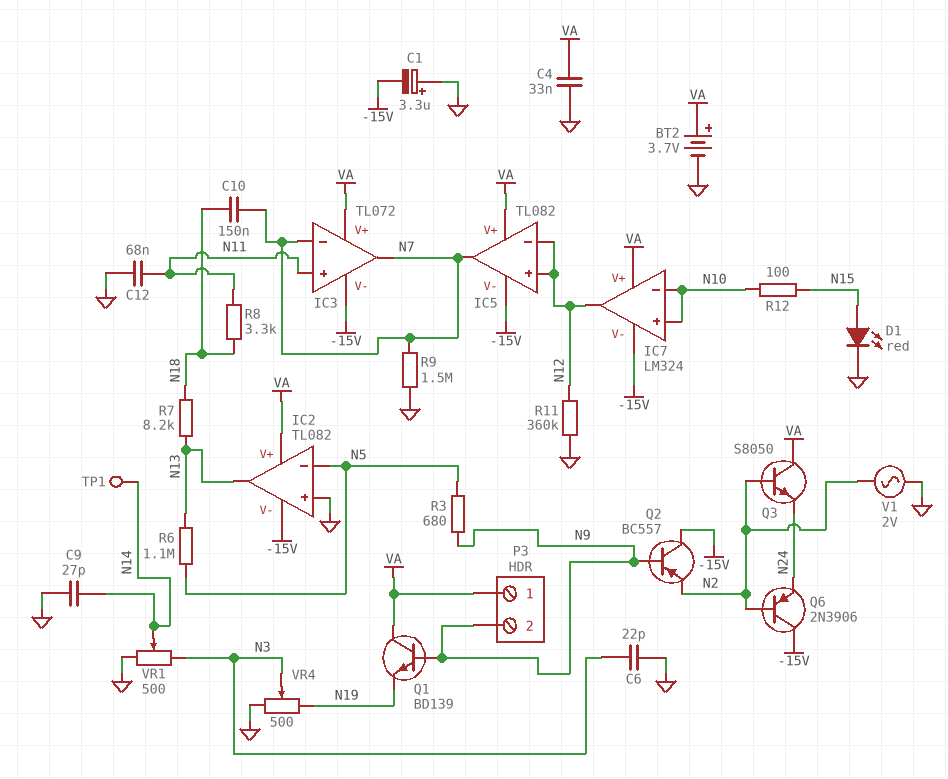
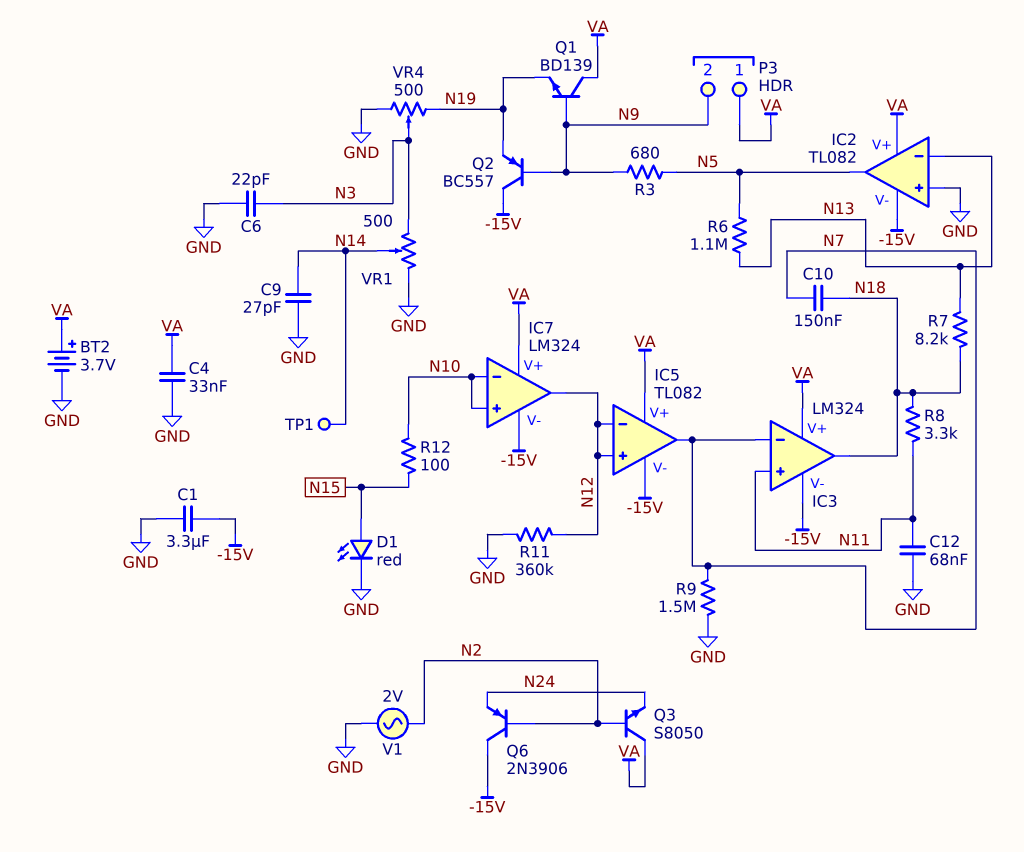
C1: 3.3uF (plus GND, minus -15V) -> 3.3uF (-15V, GND)
IC2 pin in-: N5 -> N13
IC2 pin out: N13 -> N5
IC3: TL072 -> LM324
IC3 pin out: N7 -> N18
Q2: PNP BC557 (B N9, C -15V, E N2) -> PNP BC557 (B N9, C -15V, E N19)

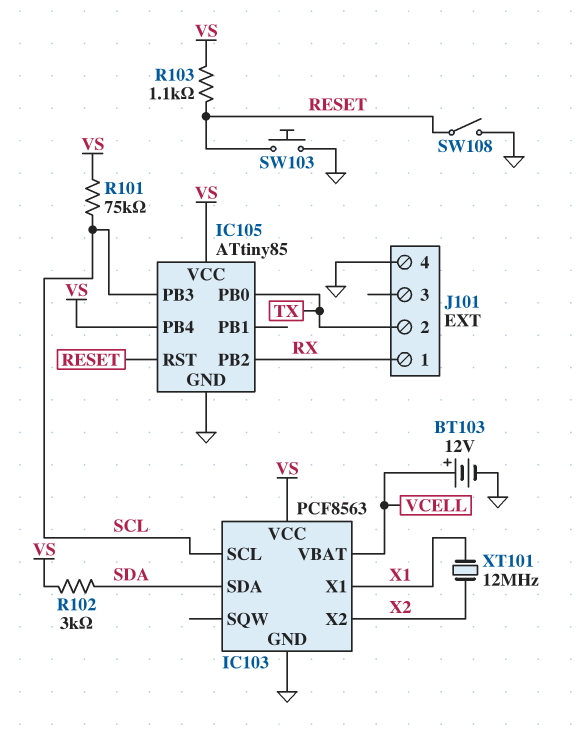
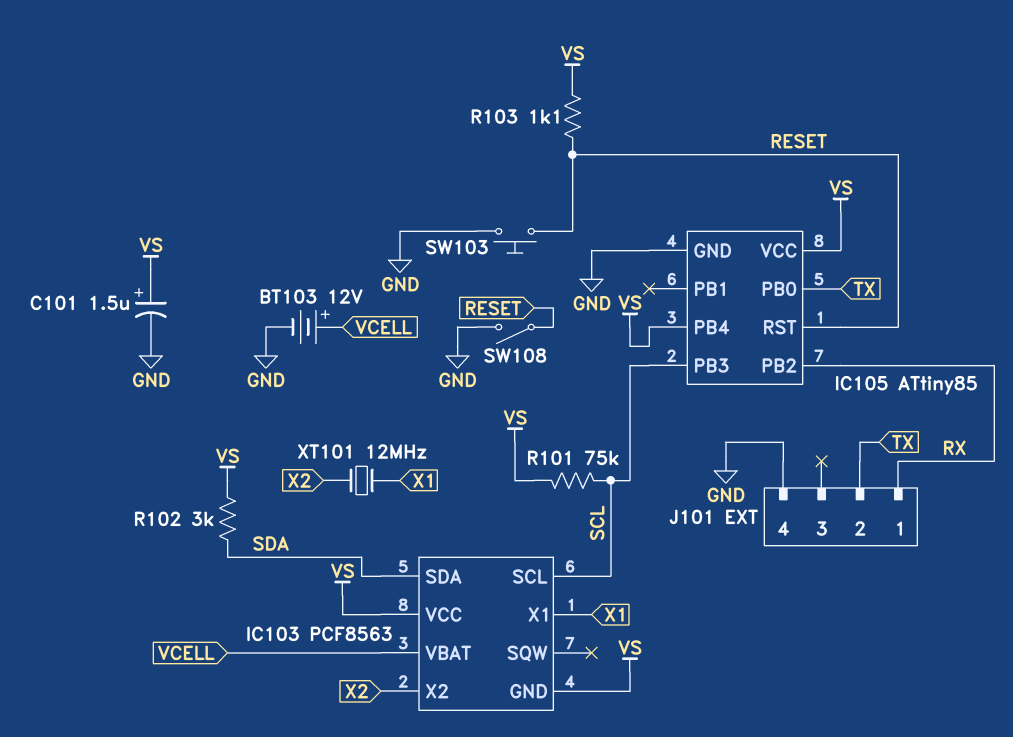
C101: none -> 1.5uF (plus VS, minus GND)
IC103 pin GND: GND -> VS

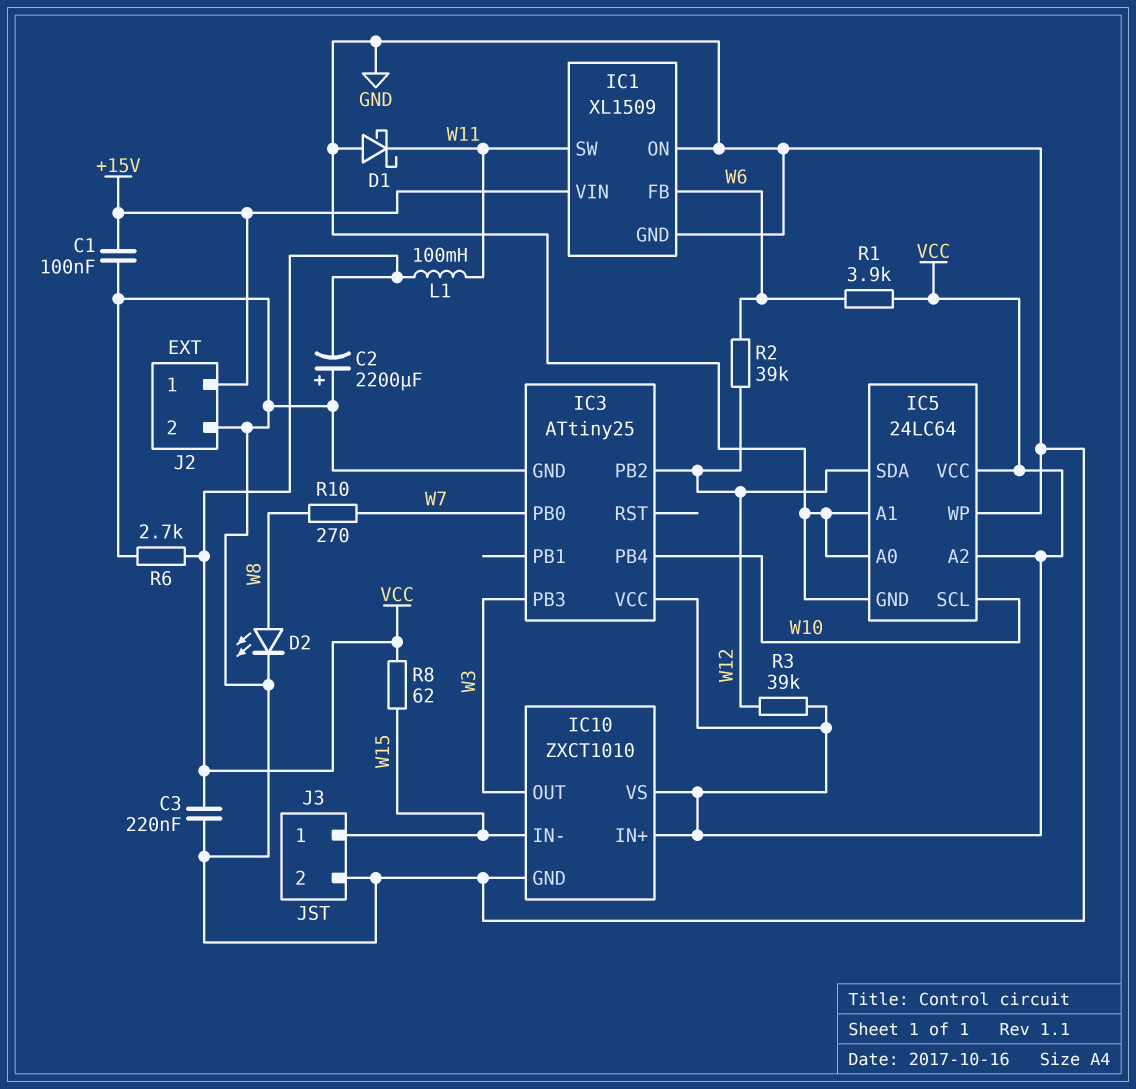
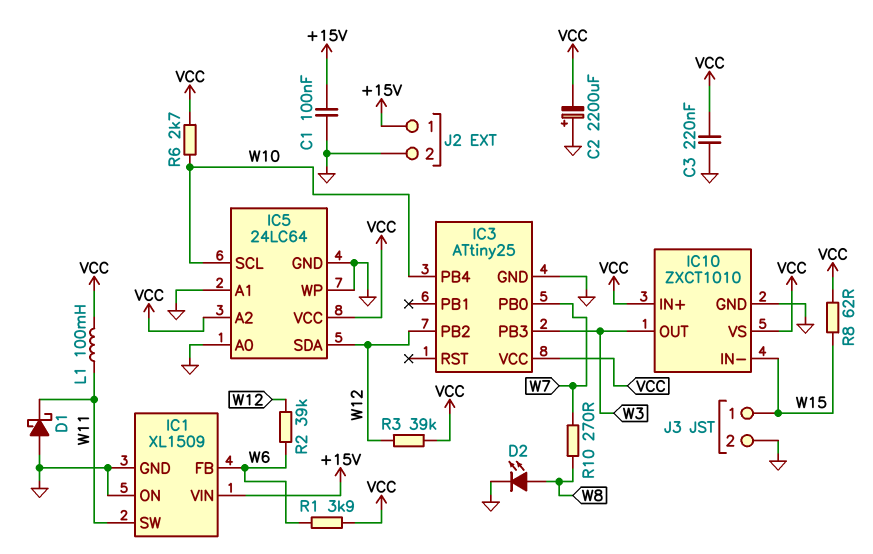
R6: 2.7k (GND, VCC) -> 2.7k (VCC, W10)

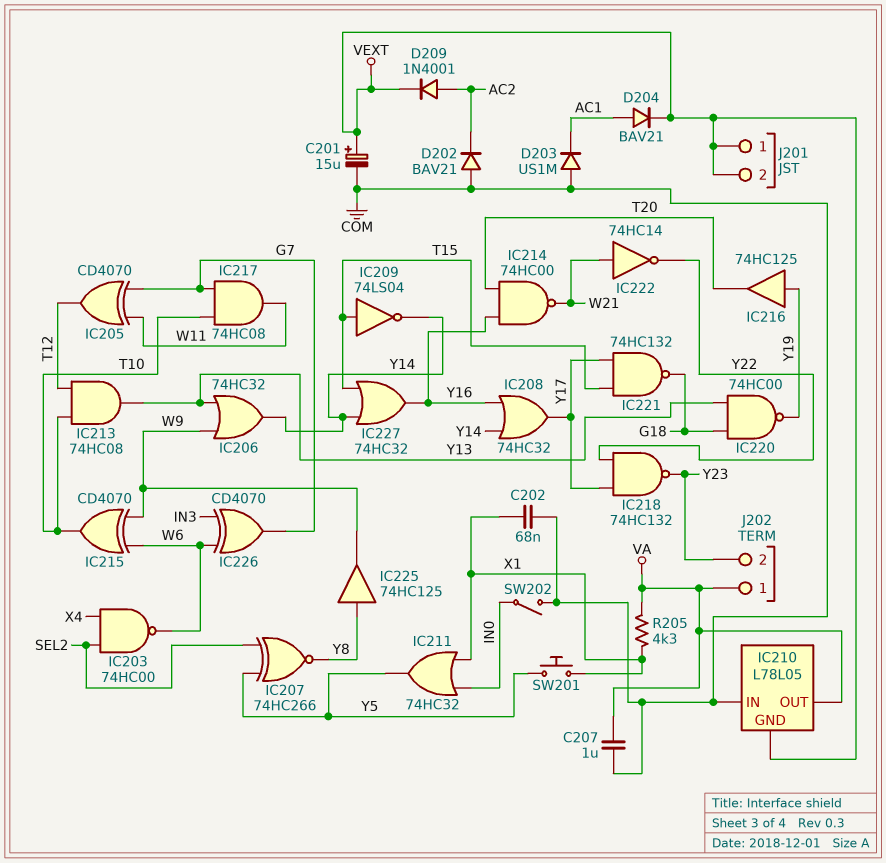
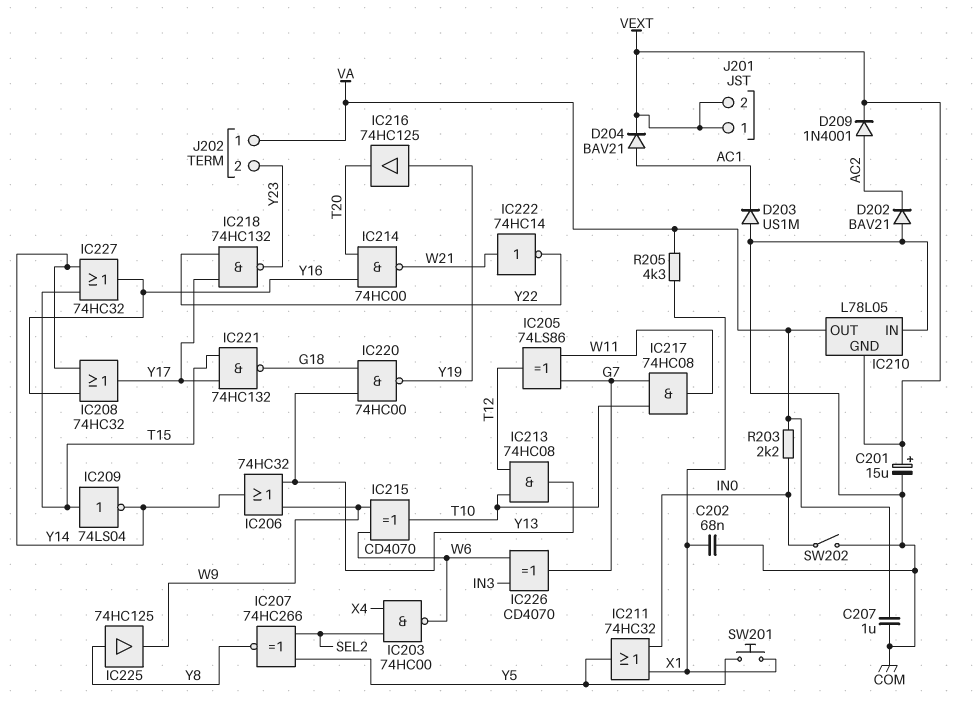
IC205: XOR CD4070 (in G7, in W11, out T12) -> XOR 74LS86 (in G7, in W11, out T12)
R203: none -> 2.2k (IN0, VA)

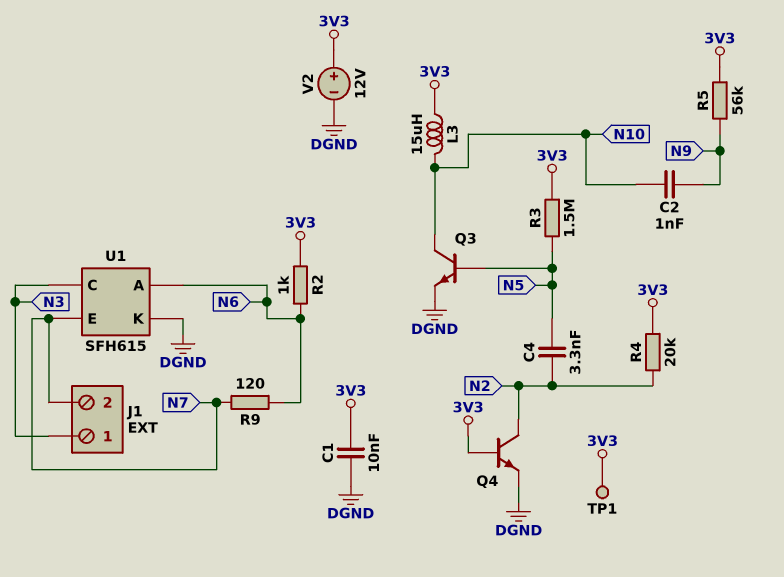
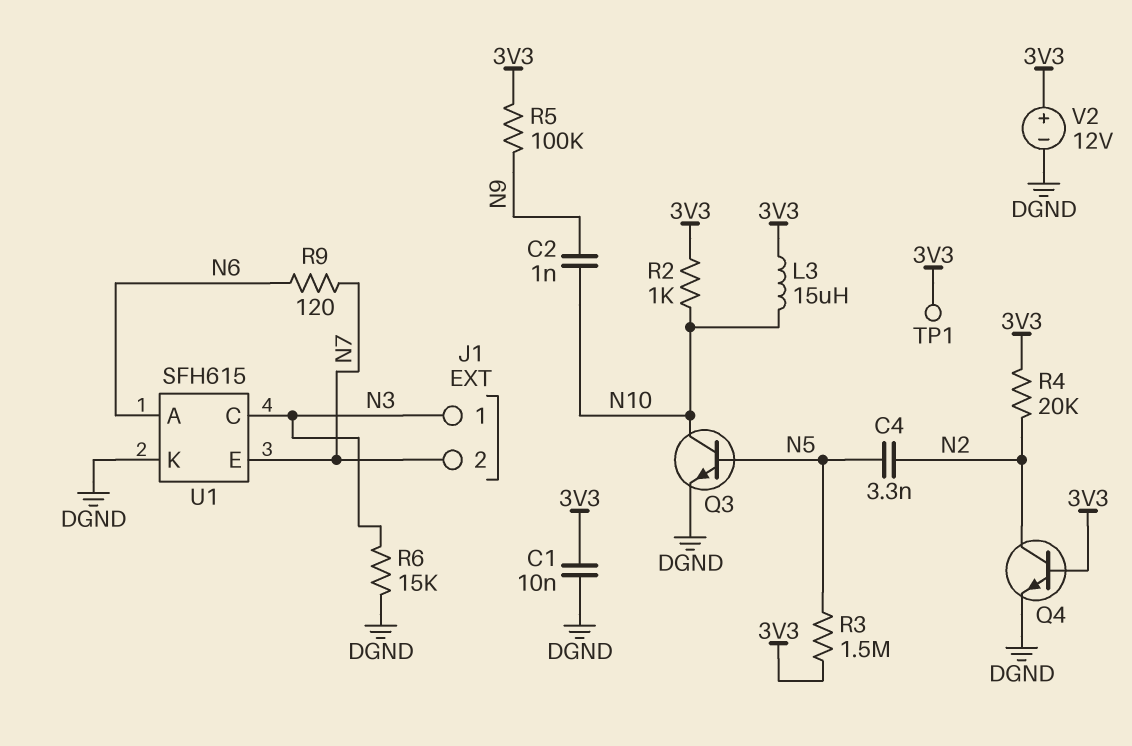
R2: 1k (3V3, N6) -> 1k (3V3, N10)
R5: 56k (3V3, N9) -> 100k (3V3, N9)
R6: none -> 15k (DGND, N3)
★ ★ ★
WHAT IS EXPECTED:
From the data above, how many lines contain the word "plus"? Give the number alone.

WRITTEN REPLY:
2